Material provided
—————

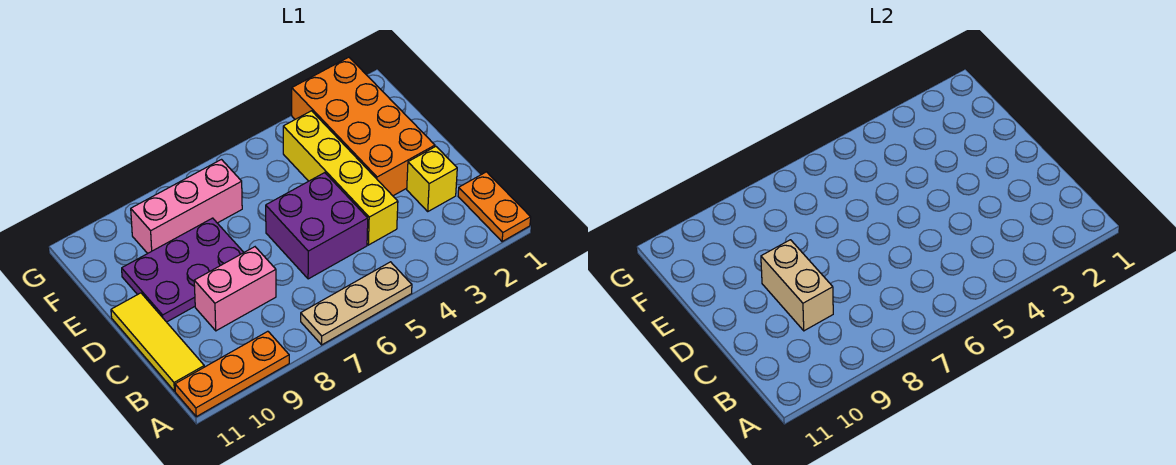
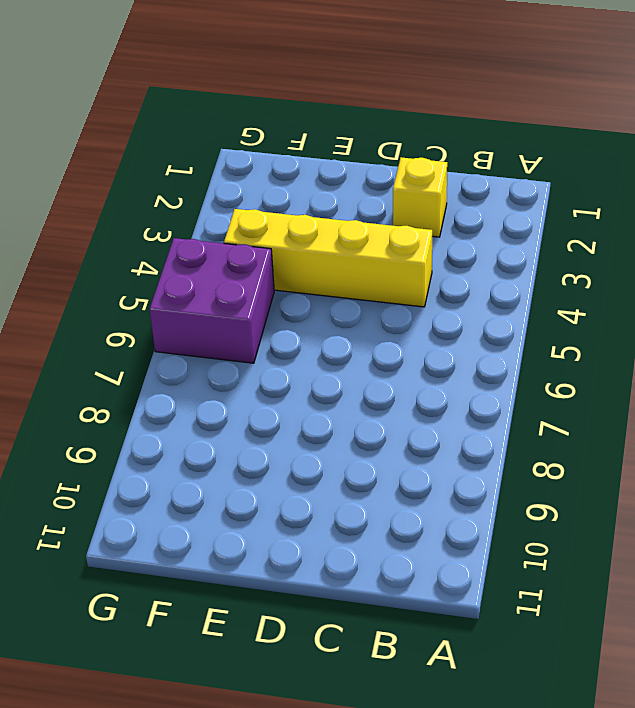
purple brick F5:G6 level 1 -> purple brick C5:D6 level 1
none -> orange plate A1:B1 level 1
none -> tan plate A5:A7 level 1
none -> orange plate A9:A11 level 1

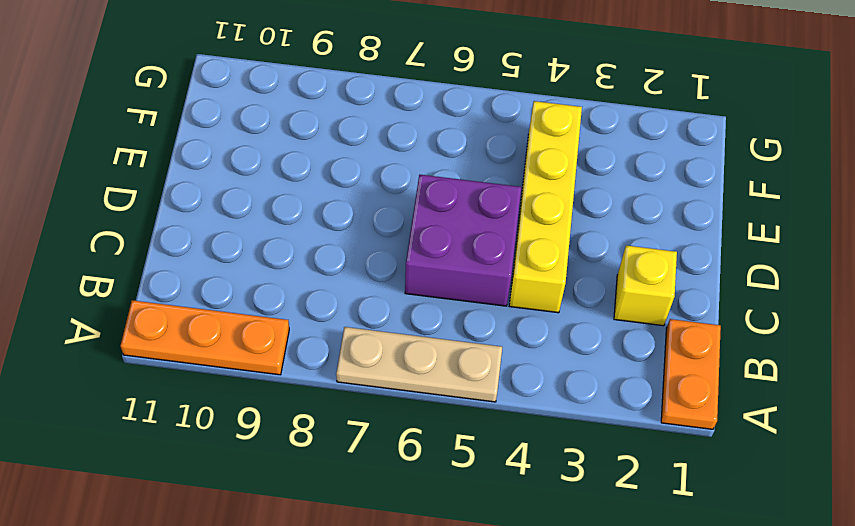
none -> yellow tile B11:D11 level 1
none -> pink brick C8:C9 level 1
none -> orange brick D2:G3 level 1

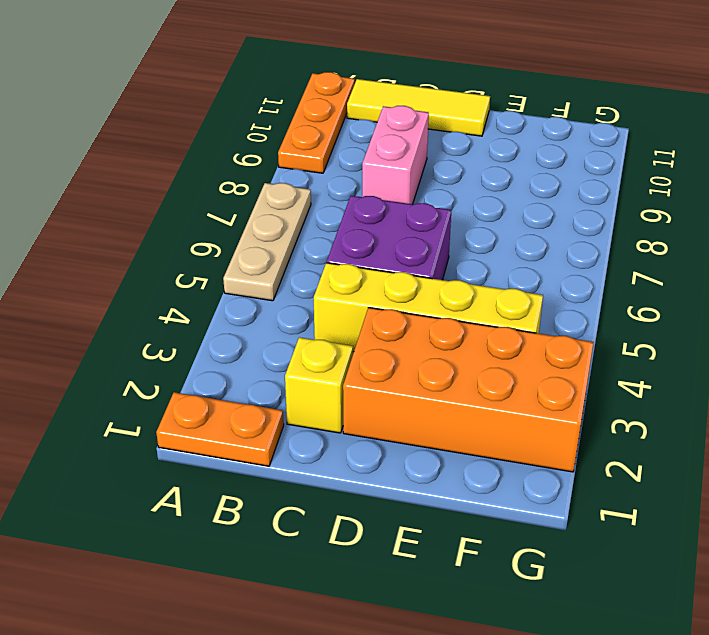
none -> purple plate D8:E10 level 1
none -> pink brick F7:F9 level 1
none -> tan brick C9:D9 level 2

—————

Task objective
The result should be the full material above, word for word, with its pictures omitted.

Answer area
purple brick F5:G6 level 1 -> purple brick C5:D6 level 1
none -> orange plate A1:B1 level 1
none -> tan plate A5:A7 level 1
none -> orange plate A9:A11 level 1

none -> yellow tile B11:D11 level 1
none -> pink brick C8:C9 level 1
none -> orange brick D2:G3 level 1

none -> purple plate D8:E10 level 1
none -> pink brick F7:F9 level 1
none -> tan brick C9:D9 level 2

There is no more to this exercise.